> **Saved entries**:
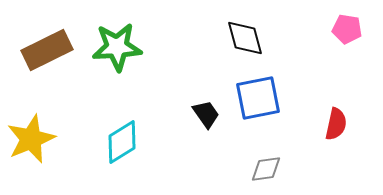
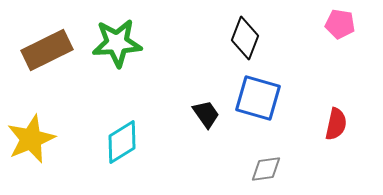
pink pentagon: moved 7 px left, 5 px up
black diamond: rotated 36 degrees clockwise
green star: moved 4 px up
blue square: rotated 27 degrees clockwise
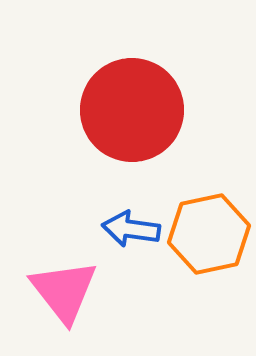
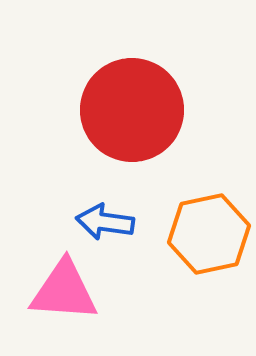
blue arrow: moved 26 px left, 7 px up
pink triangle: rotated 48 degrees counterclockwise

> **TASK ITEM**: Check each line of the entries above for the string "degrees", and return those that contain it.

> **EXERCISE ANSWER**:
black diamond: rotated 36 degrees clockwise
blue square: rotated 27 degrees clockwise
pink triangle: rotated 48 degrees counterclockwise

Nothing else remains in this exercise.